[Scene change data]
▼

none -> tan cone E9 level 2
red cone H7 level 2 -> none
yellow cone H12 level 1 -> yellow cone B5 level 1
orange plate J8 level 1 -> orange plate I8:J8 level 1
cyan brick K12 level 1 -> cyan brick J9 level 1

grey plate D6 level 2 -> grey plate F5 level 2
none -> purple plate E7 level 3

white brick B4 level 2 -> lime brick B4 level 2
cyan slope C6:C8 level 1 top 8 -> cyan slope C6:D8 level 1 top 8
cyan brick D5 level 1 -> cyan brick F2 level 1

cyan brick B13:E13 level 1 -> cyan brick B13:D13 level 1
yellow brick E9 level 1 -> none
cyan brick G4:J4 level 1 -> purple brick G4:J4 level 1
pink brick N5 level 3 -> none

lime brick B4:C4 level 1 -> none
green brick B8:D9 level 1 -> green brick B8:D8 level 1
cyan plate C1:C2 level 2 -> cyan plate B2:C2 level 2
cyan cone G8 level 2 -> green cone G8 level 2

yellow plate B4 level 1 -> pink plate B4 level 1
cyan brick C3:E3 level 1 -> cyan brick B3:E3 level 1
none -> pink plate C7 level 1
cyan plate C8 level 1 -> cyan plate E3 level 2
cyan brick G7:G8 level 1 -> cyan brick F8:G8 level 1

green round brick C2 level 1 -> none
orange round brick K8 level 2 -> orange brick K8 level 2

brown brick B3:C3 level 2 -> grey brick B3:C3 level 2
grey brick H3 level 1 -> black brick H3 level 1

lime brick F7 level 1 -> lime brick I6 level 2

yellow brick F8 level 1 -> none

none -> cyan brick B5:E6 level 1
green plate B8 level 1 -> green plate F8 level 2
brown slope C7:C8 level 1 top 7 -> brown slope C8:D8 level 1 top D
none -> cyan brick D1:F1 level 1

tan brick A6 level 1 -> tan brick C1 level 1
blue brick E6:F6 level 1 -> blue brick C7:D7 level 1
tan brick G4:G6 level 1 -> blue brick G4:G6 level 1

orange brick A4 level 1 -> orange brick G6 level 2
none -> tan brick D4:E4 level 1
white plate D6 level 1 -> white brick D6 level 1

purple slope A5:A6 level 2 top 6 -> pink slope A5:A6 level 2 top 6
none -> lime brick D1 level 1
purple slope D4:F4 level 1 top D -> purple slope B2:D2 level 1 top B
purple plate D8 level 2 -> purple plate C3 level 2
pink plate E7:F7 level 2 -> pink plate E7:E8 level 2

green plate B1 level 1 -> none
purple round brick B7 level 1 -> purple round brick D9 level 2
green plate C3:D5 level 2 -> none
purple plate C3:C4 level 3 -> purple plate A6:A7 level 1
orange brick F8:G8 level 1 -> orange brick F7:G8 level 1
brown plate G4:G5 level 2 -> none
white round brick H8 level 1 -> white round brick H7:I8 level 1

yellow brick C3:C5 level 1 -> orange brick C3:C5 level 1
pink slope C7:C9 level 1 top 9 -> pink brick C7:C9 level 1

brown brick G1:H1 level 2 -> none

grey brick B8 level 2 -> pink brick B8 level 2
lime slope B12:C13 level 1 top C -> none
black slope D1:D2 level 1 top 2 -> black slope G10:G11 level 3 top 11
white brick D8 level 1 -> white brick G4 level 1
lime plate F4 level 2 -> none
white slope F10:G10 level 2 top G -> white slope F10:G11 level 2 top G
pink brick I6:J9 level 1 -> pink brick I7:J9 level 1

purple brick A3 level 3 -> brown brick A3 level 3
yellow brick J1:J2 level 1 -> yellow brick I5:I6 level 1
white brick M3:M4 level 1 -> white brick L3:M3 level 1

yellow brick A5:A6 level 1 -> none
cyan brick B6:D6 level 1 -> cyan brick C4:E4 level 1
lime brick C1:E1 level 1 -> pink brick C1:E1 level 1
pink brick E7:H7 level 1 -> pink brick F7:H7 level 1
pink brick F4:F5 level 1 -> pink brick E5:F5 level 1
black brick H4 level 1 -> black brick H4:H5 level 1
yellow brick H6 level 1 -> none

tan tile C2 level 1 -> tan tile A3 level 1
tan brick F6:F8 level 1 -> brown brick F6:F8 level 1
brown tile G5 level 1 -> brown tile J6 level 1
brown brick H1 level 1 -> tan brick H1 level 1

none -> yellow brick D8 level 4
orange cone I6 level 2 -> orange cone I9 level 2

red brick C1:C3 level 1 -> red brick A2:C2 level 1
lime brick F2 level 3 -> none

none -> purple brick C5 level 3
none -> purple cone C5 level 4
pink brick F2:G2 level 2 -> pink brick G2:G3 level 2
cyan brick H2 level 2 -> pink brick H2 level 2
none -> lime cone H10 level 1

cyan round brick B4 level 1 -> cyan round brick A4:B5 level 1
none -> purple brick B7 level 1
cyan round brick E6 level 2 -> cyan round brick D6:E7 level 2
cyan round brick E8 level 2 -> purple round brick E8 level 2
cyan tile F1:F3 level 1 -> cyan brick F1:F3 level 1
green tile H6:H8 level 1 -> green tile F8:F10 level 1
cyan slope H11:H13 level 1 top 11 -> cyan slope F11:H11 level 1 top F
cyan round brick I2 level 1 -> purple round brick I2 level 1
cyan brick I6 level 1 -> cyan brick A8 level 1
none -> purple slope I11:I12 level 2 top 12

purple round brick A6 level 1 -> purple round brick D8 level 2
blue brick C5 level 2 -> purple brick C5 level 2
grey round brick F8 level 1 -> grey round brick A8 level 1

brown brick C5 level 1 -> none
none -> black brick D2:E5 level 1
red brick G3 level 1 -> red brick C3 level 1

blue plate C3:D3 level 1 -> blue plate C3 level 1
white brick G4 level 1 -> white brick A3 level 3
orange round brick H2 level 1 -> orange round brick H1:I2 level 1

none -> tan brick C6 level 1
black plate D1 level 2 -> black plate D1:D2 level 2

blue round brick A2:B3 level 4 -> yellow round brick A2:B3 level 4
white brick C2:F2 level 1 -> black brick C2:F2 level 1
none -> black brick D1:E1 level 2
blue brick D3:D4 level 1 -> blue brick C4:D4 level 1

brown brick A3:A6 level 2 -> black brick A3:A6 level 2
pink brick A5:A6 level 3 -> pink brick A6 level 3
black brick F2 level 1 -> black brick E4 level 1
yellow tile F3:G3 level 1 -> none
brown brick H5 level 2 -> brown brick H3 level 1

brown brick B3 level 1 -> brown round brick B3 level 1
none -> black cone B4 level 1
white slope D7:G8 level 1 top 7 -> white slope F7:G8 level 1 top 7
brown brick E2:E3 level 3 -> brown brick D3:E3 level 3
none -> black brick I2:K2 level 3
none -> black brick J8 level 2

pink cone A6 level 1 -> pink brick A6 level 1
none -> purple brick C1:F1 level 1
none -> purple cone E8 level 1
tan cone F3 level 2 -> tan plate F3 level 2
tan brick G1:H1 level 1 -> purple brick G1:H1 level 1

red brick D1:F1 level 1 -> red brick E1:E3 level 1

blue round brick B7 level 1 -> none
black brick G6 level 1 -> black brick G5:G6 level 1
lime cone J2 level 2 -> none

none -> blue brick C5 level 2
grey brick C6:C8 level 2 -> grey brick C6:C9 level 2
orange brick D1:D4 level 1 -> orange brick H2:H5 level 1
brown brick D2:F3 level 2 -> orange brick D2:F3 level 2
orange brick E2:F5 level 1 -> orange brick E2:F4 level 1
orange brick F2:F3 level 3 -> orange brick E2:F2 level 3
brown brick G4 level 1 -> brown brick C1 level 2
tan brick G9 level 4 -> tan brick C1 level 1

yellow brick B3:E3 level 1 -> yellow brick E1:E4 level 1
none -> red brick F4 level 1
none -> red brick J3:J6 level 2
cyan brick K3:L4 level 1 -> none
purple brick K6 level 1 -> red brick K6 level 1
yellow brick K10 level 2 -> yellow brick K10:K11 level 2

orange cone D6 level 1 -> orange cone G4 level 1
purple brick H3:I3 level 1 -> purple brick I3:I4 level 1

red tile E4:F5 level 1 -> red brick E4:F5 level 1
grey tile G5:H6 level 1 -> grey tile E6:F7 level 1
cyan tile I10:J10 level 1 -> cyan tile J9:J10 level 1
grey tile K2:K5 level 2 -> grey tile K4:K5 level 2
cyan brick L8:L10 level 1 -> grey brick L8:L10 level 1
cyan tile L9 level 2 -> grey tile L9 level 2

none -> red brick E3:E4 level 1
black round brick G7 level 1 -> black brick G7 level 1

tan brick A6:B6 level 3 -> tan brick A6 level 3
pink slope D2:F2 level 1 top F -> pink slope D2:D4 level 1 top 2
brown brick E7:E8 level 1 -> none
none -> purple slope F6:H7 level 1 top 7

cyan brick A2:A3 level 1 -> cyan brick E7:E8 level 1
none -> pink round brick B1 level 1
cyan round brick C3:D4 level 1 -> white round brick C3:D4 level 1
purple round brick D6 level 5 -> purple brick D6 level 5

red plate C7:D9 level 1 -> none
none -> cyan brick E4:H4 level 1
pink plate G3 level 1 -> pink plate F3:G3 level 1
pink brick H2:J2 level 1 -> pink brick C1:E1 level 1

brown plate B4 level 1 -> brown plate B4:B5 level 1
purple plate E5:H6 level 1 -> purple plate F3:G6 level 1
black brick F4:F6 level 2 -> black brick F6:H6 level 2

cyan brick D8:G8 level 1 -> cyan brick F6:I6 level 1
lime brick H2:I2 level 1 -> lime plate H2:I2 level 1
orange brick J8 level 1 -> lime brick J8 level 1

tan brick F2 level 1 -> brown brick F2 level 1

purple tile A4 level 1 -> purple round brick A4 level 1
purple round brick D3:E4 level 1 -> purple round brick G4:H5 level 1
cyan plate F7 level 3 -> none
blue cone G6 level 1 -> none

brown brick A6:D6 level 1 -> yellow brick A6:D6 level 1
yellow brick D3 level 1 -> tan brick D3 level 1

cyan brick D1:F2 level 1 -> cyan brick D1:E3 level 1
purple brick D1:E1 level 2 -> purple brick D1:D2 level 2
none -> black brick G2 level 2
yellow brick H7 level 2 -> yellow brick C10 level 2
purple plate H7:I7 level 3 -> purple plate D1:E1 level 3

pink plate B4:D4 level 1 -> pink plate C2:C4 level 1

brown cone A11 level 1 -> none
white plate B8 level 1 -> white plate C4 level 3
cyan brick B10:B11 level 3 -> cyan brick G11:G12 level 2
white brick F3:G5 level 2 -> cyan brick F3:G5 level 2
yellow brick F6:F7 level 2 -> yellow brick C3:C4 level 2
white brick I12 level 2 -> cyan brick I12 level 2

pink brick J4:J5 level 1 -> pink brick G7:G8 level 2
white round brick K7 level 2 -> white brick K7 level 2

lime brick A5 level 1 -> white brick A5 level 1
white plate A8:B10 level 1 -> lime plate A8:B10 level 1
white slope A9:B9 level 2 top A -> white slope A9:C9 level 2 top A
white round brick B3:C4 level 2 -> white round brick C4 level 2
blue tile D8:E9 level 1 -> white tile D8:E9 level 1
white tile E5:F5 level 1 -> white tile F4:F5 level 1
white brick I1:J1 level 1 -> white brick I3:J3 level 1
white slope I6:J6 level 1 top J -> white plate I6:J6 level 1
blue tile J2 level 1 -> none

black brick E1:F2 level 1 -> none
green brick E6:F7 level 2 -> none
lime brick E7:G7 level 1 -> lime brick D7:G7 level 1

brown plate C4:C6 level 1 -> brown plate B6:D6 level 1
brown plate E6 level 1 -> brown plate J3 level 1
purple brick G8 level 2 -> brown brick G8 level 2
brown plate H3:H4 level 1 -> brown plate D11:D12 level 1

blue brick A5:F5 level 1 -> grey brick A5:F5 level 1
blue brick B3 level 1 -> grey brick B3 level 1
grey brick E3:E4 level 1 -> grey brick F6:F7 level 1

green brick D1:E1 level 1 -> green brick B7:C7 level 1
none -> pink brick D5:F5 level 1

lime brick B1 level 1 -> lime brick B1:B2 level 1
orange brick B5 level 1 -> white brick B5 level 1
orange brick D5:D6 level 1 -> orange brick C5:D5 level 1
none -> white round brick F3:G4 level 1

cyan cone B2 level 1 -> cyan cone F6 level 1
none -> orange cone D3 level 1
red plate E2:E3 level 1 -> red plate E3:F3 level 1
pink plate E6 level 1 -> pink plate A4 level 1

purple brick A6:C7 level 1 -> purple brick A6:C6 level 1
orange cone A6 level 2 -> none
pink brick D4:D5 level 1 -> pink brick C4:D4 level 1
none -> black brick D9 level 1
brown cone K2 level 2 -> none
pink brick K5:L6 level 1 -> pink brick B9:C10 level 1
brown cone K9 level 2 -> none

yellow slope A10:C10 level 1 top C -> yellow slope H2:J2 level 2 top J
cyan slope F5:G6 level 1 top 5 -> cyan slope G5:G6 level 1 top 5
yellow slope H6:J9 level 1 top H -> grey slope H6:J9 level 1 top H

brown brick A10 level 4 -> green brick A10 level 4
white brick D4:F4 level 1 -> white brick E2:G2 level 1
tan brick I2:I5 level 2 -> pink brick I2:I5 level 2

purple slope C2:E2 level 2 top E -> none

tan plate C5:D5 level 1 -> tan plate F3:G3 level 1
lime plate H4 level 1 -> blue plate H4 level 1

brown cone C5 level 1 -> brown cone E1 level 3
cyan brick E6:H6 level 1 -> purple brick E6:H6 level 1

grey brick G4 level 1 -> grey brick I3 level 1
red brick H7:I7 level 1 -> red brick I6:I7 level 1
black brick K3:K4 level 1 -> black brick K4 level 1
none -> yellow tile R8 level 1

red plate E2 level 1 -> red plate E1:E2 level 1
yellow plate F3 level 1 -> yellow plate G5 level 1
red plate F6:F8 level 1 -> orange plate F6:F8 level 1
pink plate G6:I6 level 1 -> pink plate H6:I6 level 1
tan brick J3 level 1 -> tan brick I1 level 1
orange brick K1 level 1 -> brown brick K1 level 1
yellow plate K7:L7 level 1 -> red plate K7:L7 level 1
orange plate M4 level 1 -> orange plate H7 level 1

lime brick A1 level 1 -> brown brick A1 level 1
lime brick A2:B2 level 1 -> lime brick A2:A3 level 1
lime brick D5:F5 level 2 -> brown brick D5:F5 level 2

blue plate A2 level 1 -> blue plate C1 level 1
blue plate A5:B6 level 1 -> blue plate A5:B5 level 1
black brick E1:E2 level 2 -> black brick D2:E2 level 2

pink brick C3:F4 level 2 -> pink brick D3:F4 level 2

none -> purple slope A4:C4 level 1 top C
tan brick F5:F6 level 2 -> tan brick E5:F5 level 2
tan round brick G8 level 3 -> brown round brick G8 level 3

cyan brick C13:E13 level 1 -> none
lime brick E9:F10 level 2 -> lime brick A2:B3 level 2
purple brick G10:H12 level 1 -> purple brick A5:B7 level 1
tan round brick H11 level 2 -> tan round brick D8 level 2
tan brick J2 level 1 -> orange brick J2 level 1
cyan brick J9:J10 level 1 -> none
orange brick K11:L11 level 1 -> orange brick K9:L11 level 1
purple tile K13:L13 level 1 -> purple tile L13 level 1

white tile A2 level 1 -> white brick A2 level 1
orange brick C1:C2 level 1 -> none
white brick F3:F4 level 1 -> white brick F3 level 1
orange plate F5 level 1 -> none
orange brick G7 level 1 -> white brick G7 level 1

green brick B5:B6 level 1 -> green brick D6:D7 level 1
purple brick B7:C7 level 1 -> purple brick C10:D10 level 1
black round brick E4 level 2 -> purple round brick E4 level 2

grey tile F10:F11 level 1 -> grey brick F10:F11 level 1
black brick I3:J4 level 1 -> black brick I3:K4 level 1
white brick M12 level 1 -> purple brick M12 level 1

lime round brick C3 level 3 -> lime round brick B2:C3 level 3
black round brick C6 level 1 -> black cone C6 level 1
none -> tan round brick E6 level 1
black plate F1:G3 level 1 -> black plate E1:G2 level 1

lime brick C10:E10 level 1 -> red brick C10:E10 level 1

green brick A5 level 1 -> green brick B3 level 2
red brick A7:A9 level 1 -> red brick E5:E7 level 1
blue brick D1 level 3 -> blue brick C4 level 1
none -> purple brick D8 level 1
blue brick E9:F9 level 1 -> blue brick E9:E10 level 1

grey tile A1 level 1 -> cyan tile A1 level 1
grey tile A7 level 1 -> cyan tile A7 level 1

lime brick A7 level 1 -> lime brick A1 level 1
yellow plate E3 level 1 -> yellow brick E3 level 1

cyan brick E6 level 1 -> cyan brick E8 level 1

▲

### WHAT THIS TASK INVOLVES:
Where the word "green" appears in a line of the entries, copy that line.

### OUTPUT:
green brick B8:D9 level 1 -> green brick B8:D8 level 1
cyan cone G8 level 2 -> green cone G8 level 2
green round brick C2 level 1 -> none
green plate B8 level 1 -> green plate F8 level 2
green plate B1 level 1 -> none
green plate C3:D5 level 2 -> none
green tile H6:H8 level 1 -> green tile F8:F10 level 1
green brick E6:F7 level 2 -> none
green brick D1:E1 level 1 -> green brick B7:C7 level 1
brown brick A10 level 4 -> green brick A10 level 4
green brick B5:B6 level 1 -> green brick D6:D7 level 1
green brick A5 level 1 -> green brick B3 level 2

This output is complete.